■ Directions for this task
All that is wanted is an exact copy of the line containing "U2 pin GND: VBUS -> DGND" and the lines after it, through the end of the records.

(Given information Opens)

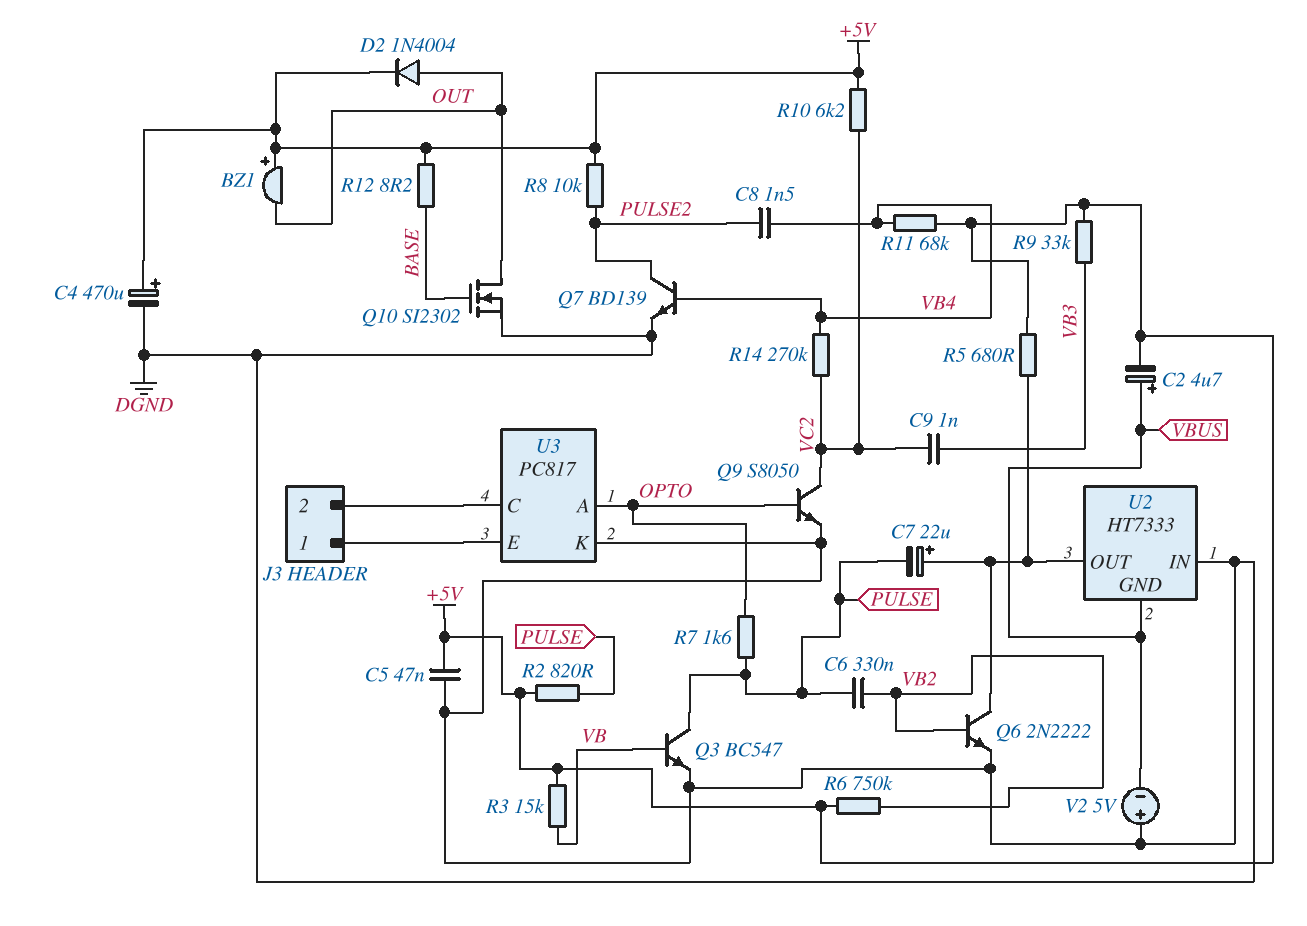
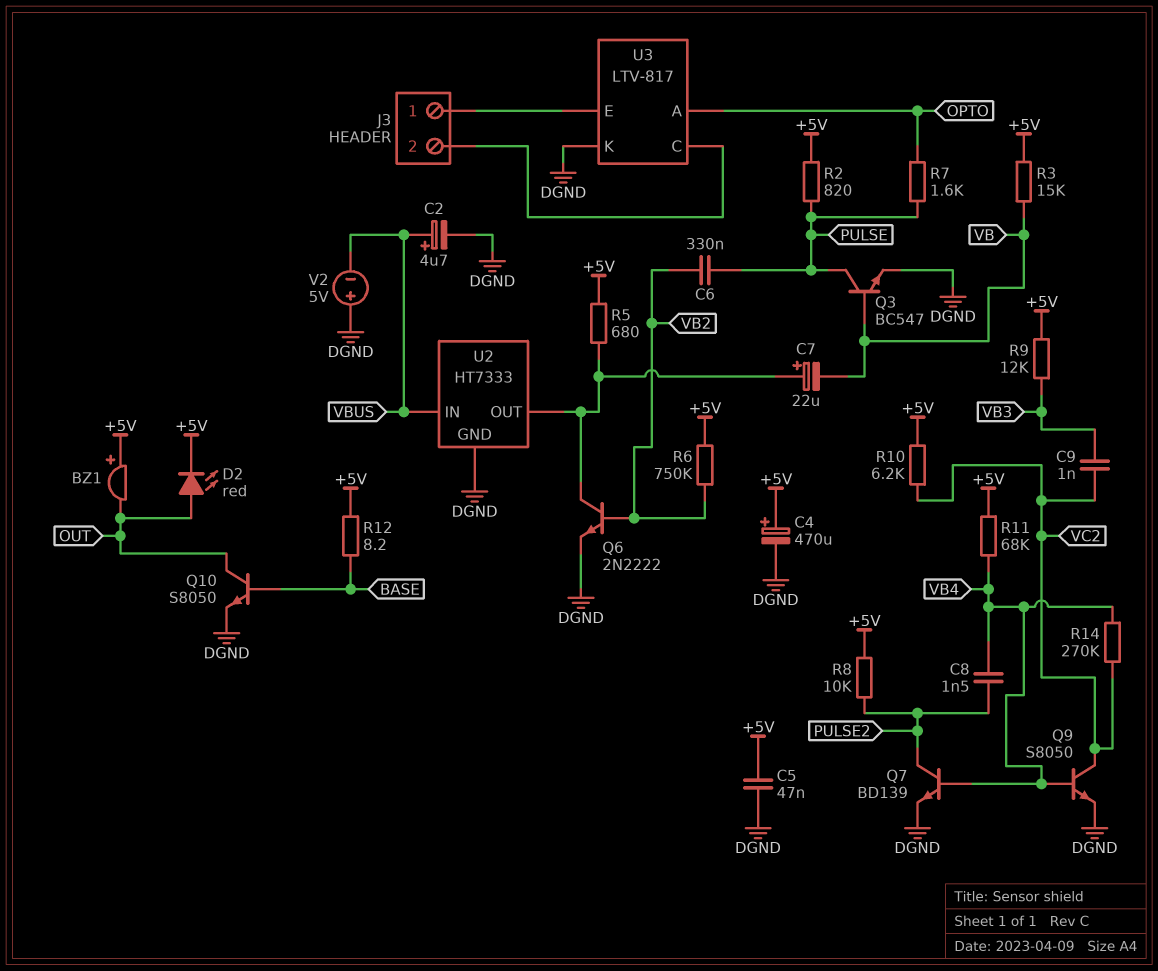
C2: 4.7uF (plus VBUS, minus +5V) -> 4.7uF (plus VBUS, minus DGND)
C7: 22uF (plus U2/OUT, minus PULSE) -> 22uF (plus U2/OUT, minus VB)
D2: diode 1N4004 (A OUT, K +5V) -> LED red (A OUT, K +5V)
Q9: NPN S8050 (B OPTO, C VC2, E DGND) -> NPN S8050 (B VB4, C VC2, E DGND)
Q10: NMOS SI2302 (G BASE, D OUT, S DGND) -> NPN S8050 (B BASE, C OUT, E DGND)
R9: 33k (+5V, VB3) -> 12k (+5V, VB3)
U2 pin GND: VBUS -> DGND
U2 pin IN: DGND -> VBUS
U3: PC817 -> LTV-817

(Given information Closes)

■ Output of the exercise
U2 pin GND: VBUS -> DGND
U2 pin IN: DGND -> VBUS
U3: PC817 -> LTV-817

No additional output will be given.